* **TASK DESCRIPTION**
The job is to output each record exactly as it stands, pictures excluded.

* **DATA TO PROCESS**
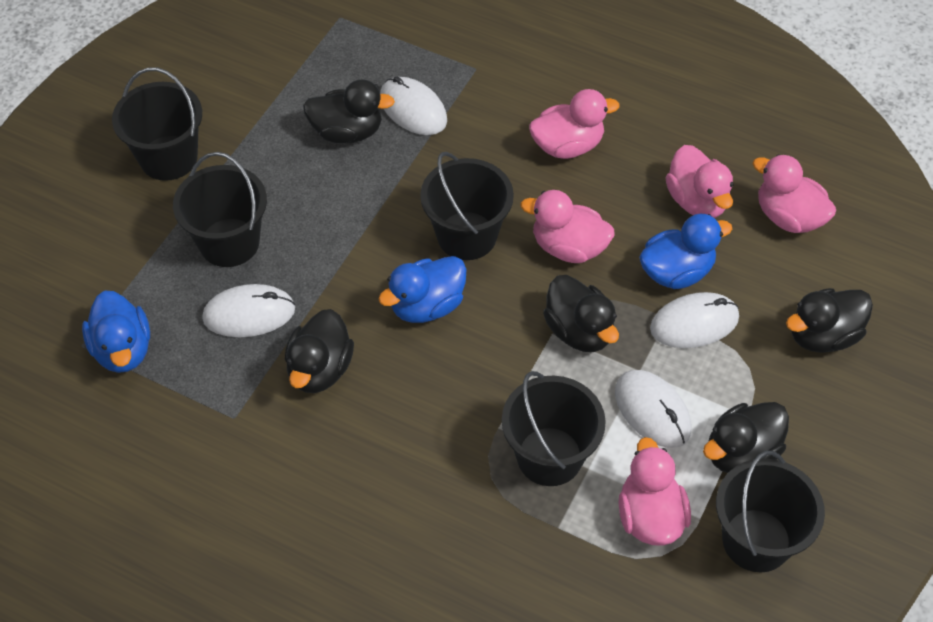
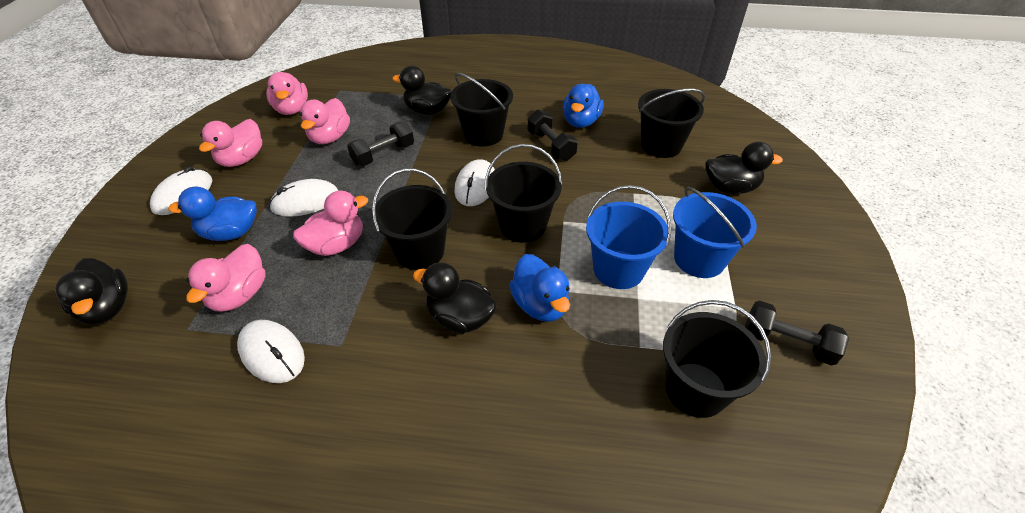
black duck: 5 -> 4
black dumbbell: 0 -> 3
blue bucket: 0 -> 2

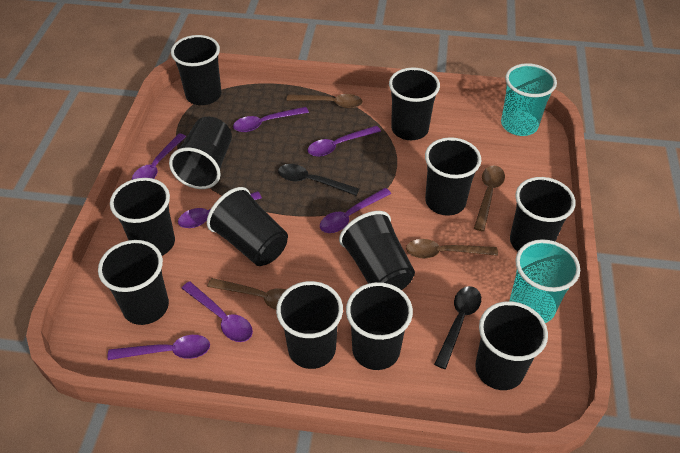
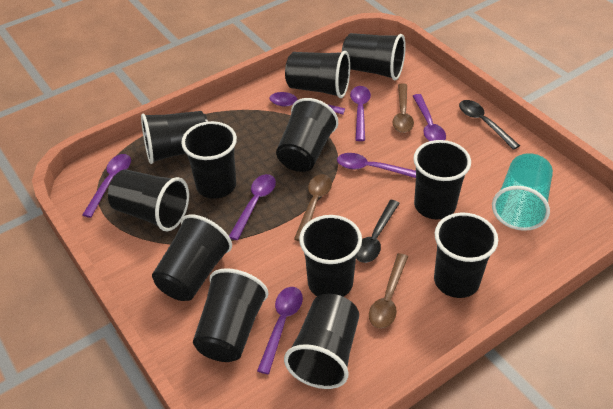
brown spoon: 4 -> 3
turquoise cup: 2 -> 1

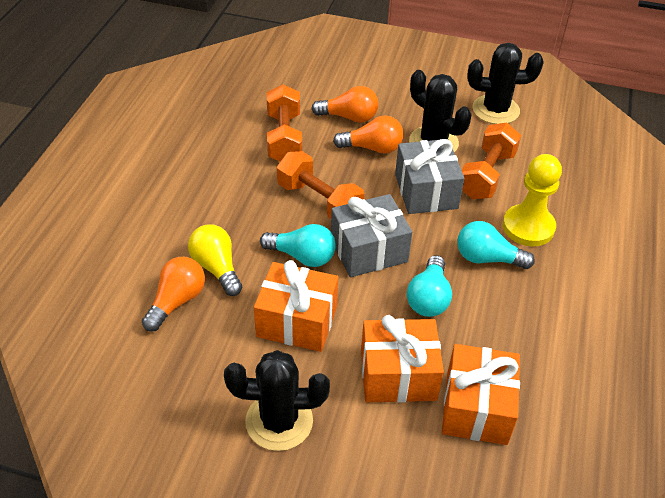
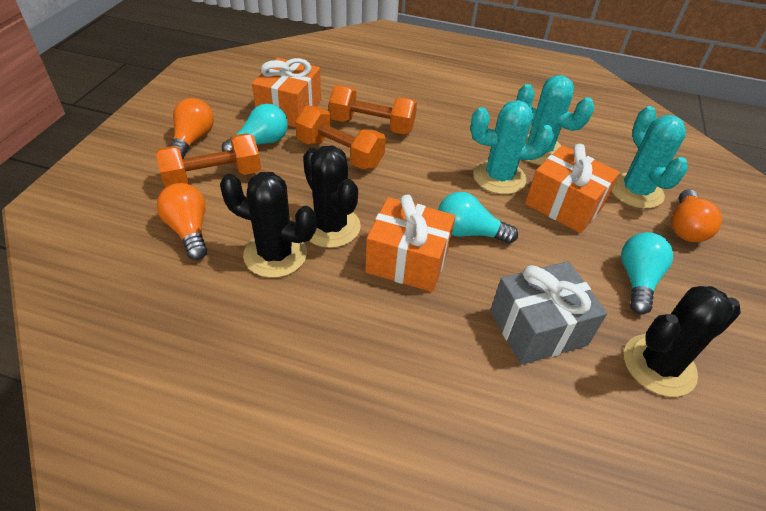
grey gift: 2 -> 1
turquoise cactus: 0 -> 3
yellow light bulb: 1 -> 0
yellow pawn: 1 -> 0

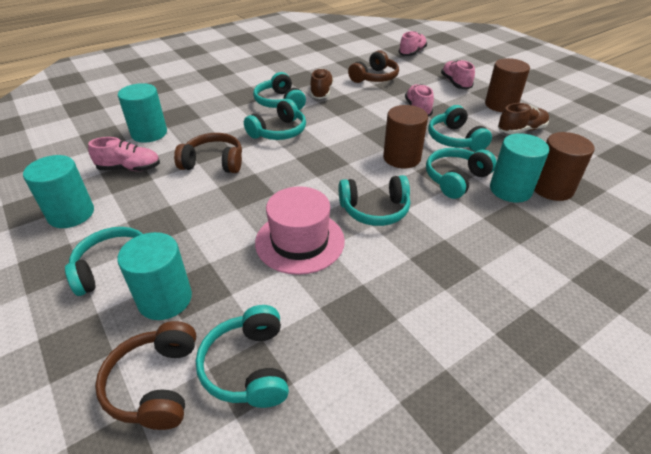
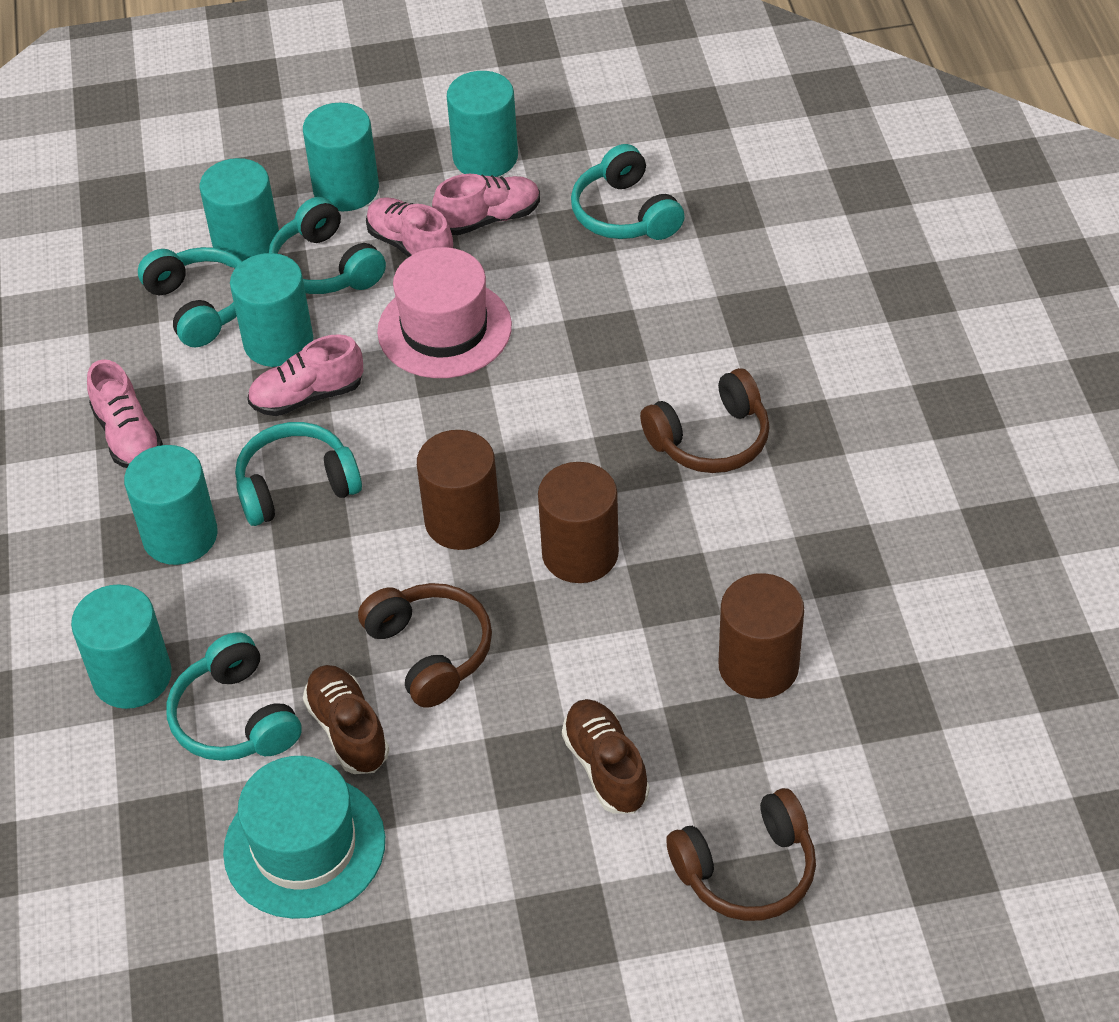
turquoise cylinder: 4 -> 6
turquoise hat: 0 -> 1
turquoise headphones: 7 -> 5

* **PROBLEM SOLUTION**
black duck: 5 -> 4
black dumbbell: 0 -> 3
blue bucket: 0 -> 2

brown spoon: 4 -> 3
turquoise cup: 2 -> 1

grey gift: 2 -> 1
turquoise cactus: 0 -> 3
yellow light bulb: 1 -> 0
yellow pawn: 1 -> 0

turquoise cylinder: 4 -> 6
turquoise hat: 0 -> 1
turquoise headphones: 7 -> 5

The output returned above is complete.